** Opening DATA FOR THIS EXERCISE block **
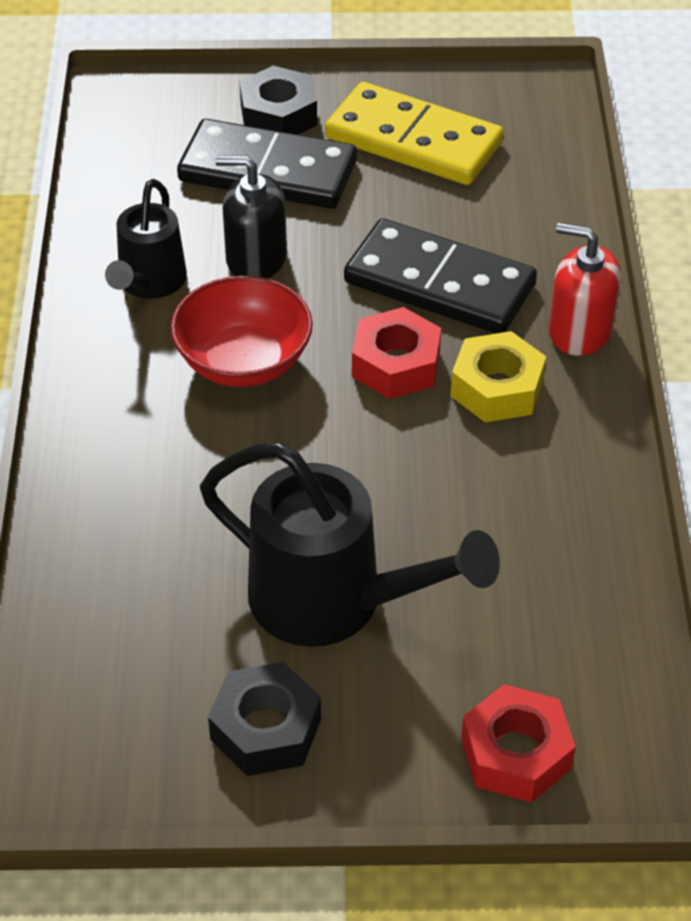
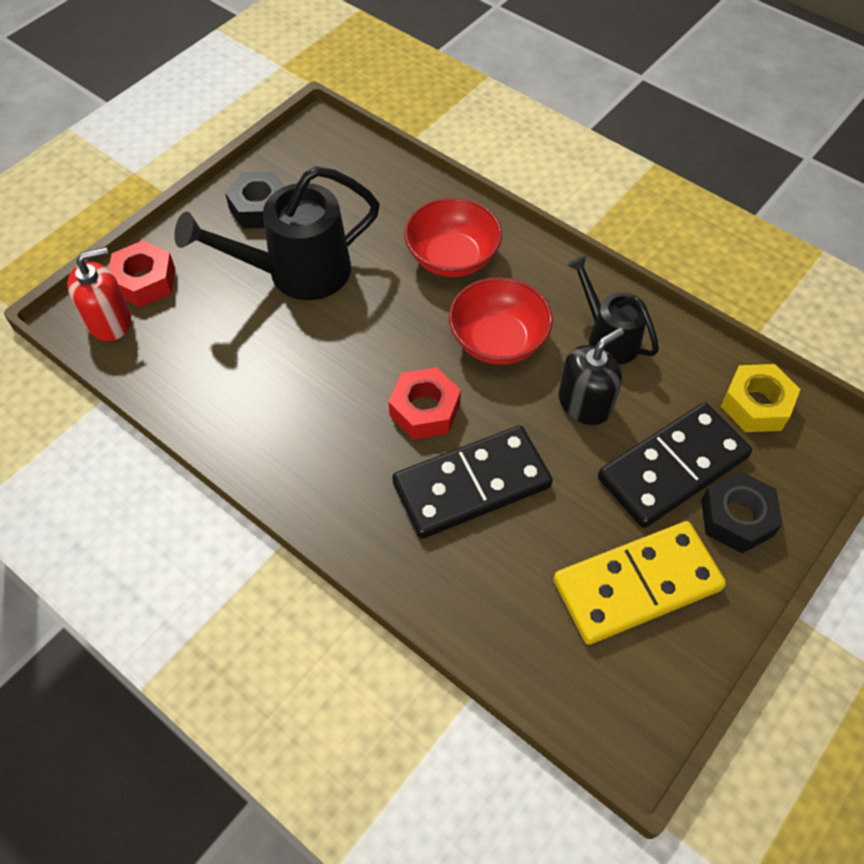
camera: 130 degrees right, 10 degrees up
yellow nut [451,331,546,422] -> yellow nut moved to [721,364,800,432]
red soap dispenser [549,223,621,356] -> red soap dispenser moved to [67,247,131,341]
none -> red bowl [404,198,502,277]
** Closing DATA FOR THIS EXERCISE block **
** Opening DATA FOR THIS EXERCISE block **
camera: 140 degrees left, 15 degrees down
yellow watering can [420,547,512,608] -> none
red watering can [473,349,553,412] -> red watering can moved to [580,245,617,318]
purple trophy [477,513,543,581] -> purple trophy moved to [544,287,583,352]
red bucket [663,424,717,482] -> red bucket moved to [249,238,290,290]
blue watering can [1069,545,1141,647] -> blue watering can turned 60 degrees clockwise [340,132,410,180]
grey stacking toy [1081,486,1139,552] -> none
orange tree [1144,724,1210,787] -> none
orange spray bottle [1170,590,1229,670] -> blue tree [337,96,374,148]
** Closing DATA FOR THIS EXERCISE block **
### WORK REQUIRED
Search the data for the string "none" and copy each line where it appears.

### SOLVED PROBLEM
none -> red bowl [404,198,502,277]
yellow watering can [420,547,512,608] -> none
grey stacking toy [1081,486,1139,552] -> none
orange tree [1144,724,1210,787] -> none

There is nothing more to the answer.